Dataset items

-*-*-

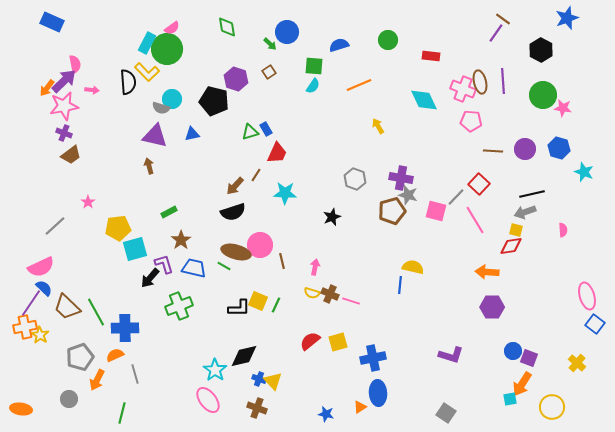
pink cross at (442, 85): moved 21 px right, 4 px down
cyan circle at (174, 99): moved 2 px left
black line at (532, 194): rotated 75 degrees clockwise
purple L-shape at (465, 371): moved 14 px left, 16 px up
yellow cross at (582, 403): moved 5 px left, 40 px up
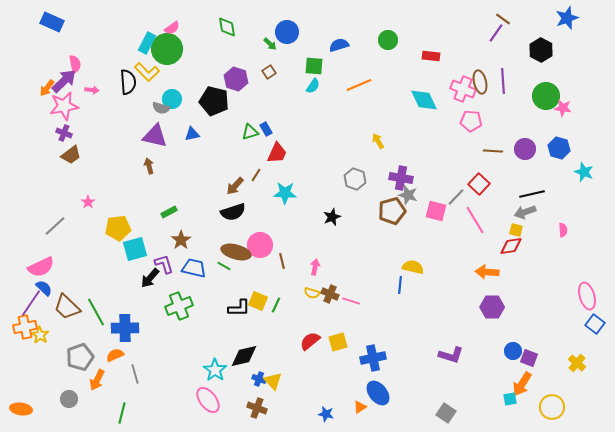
green circle at (543, 95): moved 3 px right, 1 px down
yellow arrow at (378, 126): moved 15 px down
blue ellipse at (378, 393): rotated 35 degrees counterclockwise
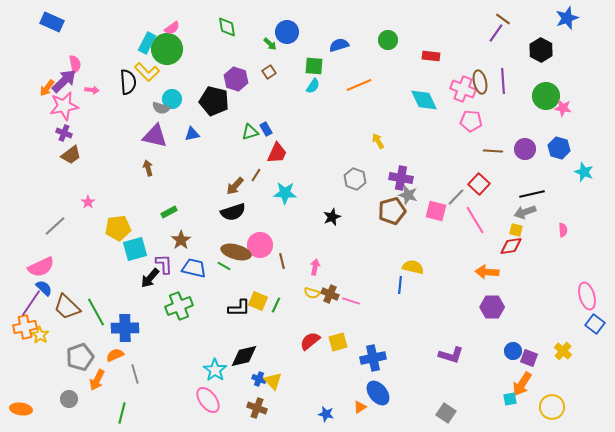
brown arrow at (149, 166): moved 1 px left, 2 px down
purple L-shape at (164, 264): rotated 15 degrees clockwise
yellow cross at (577, 363): moved 14 px left, 12 px up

-*-*-

→ **TASK OBJECTIVE**
Reproduce every line of the items above word for word, but leave out the pictures.

→ **THE ANSWER**
pink cross at (442, 85): moved 21 px right, 4 px down
cyan circle at (174, 99): moved 2 px left
black line at (532, 194): rotated 75 degrees clockwise
purple L-shape at (465, 371): moved 14 px left, 16 px up
yellow cross at (582, 403): moved 5 px left, 40 px up
green circle at (543, 95): moved 3 px right, 1 px down
yellow arrow at (378, 126): moved 15 px down
blue ellipse at (378, 393): rotated 35 degrees counterclockwise
brown arrow at (149, 166): moved 1 px left, 2 px down
purple L-shape at (164, 264): rotated 15 degrees clockwise
yellow cross at (577, 363): moved 14 px left, 12 px up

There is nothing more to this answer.